An exact copy of the entries, with every picture omitted, is what is needed here.

BEGIN Supplied data

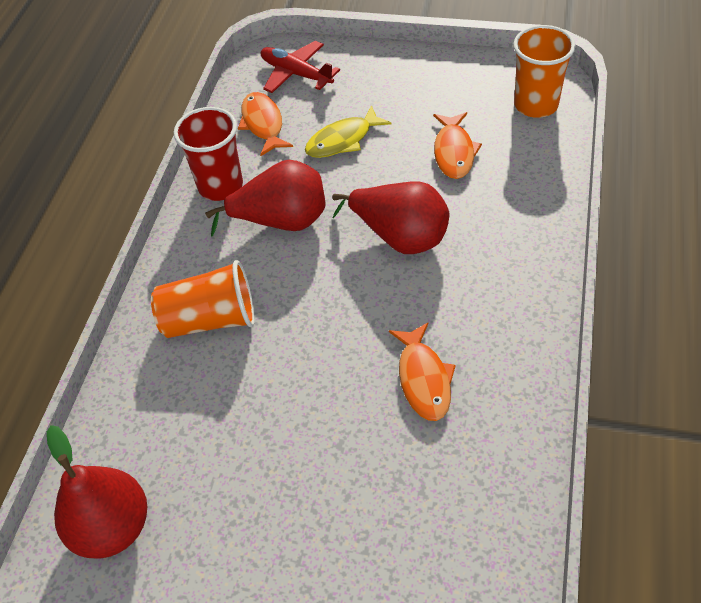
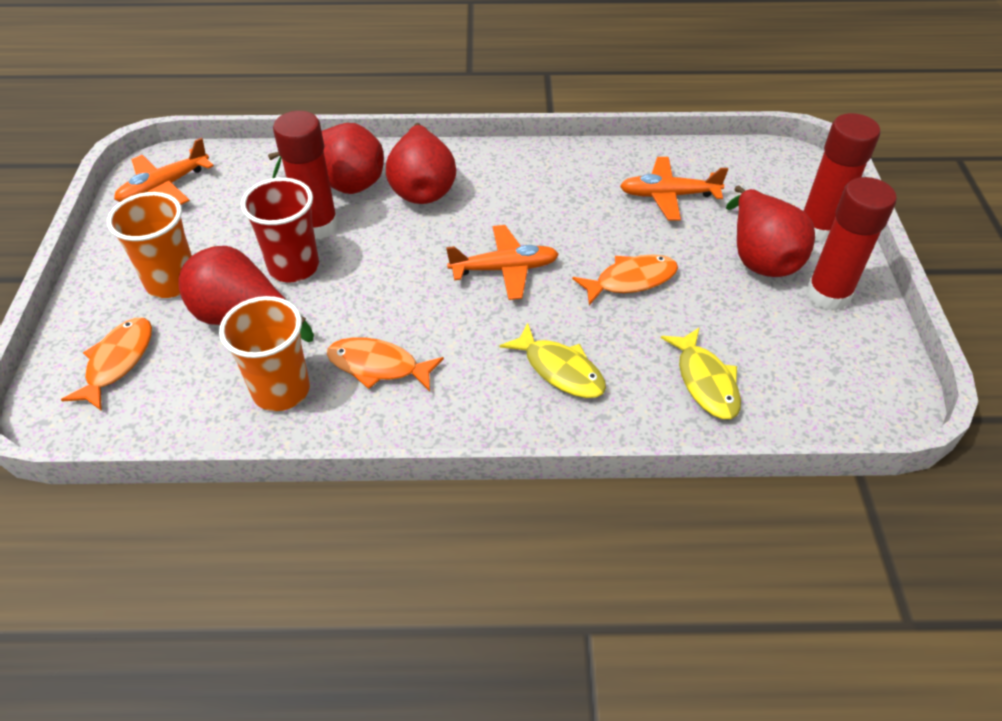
orange plane: 0 -> 3
red glue stick: 0 -> 3
red pear: 3 -> 4
red plane: 1 -> 0
yellow fish: 1 -> 2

END Supplied data

◆ The answer:
orange plane: 0 -> 3
red glue stick: 0 -> 3
red pear: 3 -> 4
red plane: 1 -> 0
yellow fish: 1 -> 2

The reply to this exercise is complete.